Work request: Below are entries. Pull out all lines containing "strawberry".

Dataset:
BEGIN

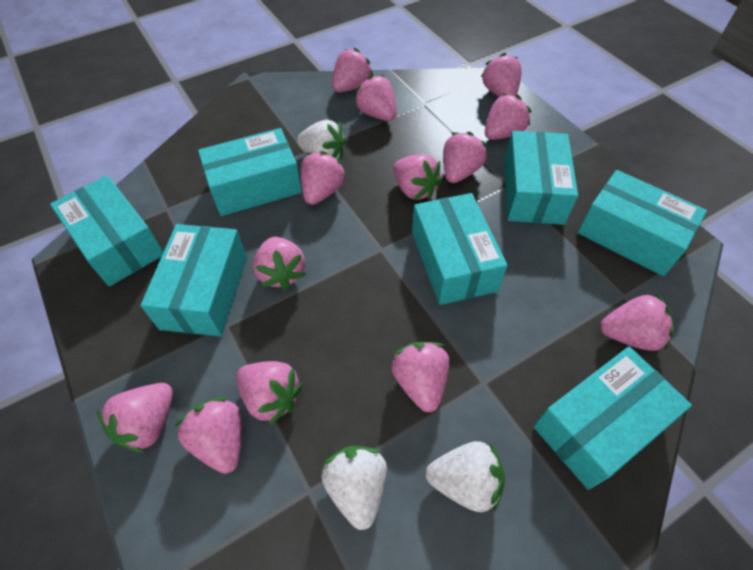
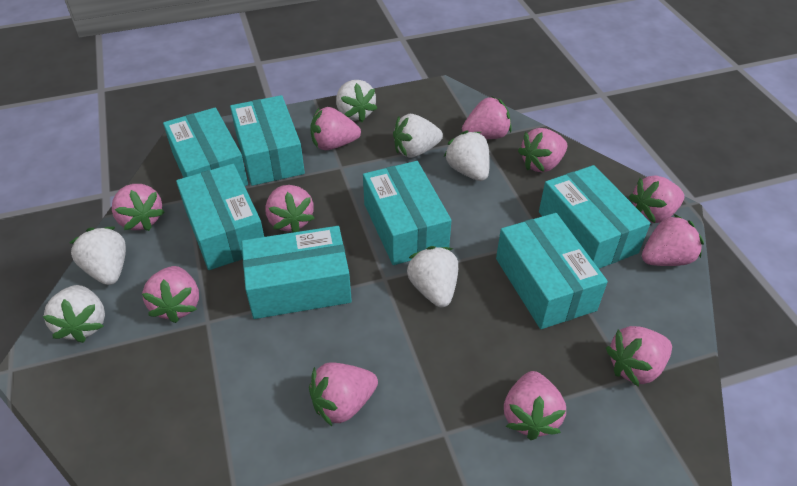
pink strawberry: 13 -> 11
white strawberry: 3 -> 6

END
BEGIN

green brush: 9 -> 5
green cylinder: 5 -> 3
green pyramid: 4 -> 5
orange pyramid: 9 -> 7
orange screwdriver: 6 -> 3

END

Reply:
pink strawberry: 13 -> 11
white strawberry: 3 -> 6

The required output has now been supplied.